## The request:
Which lines in the records contain the word "time"? Copy out each of them.
++++ Material to process ++++
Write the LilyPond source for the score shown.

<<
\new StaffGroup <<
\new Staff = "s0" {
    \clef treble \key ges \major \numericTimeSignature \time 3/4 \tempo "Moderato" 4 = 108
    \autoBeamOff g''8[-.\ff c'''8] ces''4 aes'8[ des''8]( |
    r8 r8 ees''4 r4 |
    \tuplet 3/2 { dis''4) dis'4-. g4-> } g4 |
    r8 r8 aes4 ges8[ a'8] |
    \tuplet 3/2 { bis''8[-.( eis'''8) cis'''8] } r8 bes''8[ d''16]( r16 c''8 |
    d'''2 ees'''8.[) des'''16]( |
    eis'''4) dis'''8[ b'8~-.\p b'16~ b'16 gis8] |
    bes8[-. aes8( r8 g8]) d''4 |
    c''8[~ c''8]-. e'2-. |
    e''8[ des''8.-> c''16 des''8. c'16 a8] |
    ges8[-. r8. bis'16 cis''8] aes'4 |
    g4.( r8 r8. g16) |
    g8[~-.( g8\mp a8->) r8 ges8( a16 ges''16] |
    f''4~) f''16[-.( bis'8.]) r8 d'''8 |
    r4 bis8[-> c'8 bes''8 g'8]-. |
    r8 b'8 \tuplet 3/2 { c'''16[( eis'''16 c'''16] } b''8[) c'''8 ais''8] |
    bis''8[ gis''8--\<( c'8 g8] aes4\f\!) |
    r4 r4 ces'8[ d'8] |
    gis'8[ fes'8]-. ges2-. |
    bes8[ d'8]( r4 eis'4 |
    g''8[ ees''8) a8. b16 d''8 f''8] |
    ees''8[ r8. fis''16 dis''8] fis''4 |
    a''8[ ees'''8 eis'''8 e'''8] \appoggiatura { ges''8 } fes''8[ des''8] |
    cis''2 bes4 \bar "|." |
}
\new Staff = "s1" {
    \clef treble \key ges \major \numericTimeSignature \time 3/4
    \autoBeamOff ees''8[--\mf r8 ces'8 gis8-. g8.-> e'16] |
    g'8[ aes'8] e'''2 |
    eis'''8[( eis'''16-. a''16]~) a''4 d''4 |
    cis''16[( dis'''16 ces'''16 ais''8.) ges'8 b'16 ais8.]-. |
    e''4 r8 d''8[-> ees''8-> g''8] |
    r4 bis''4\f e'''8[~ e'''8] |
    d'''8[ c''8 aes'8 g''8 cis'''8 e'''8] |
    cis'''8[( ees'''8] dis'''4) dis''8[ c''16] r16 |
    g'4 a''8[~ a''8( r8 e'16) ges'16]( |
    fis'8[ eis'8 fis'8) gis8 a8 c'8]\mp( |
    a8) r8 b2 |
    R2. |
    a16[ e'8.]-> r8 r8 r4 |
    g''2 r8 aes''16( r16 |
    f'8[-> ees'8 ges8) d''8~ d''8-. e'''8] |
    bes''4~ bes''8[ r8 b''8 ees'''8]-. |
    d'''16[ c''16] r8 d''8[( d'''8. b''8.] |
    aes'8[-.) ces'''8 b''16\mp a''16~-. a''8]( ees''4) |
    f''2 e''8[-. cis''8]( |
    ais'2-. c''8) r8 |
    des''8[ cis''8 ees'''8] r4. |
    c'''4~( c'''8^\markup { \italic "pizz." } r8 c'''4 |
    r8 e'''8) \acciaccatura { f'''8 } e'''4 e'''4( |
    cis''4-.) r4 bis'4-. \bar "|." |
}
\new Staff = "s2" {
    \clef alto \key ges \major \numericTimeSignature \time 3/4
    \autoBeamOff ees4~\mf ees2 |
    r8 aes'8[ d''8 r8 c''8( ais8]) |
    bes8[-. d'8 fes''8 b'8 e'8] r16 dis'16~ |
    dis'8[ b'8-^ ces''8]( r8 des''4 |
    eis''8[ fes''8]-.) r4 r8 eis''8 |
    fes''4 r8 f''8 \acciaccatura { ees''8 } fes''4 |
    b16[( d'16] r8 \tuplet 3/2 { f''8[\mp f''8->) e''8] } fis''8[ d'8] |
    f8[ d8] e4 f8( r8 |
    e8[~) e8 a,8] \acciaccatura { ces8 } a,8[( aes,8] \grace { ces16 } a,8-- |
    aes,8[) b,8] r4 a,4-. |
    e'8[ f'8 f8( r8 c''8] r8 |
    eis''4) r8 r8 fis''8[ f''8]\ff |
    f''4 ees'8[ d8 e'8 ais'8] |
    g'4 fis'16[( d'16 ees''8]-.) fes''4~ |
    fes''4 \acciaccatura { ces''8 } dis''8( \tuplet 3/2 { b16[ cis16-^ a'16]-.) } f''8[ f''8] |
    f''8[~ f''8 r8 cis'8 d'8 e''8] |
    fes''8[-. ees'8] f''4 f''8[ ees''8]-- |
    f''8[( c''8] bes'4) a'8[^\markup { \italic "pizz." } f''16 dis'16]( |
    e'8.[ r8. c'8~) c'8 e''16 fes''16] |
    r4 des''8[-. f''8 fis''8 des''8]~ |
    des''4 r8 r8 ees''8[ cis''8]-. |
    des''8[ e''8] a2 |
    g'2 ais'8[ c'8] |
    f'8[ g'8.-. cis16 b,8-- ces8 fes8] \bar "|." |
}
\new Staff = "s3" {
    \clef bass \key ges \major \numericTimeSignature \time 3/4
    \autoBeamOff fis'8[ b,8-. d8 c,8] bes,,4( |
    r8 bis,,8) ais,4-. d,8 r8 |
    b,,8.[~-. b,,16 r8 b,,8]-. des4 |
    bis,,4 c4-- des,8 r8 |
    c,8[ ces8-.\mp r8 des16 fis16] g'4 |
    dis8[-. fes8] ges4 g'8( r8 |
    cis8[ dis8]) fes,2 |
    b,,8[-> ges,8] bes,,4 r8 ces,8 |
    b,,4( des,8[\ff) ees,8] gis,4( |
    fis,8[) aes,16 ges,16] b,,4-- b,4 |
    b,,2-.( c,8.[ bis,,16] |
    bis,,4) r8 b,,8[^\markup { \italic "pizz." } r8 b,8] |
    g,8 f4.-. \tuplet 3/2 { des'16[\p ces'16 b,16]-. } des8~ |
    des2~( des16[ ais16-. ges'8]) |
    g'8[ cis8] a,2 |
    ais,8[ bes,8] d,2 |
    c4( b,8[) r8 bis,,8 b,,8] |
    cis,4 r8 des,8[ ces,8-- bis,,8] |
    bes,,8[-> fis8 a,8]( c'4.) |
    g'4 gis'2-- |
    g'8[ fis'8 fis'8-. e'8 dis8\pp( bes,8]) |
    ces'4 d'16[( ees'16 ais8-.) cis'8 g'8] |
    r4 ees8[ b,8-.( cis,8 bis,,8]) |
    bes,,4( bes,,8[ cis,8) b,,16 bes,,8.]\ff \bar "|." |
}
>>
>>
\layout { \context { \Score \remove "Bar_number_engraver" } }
++++
## Exercise response:
    \clef treble \key ges \major \numericTimeSignature \time 3/4 \tempo "Moderato" 4 = 108
    \clef treble \key ges \major \numericTimeSignature \time 3/4
    \clef alto \key ges \major \numericTimeSignature \time 3/4
    \clef bass \key ges \major \numericTimeSignature \time 3/4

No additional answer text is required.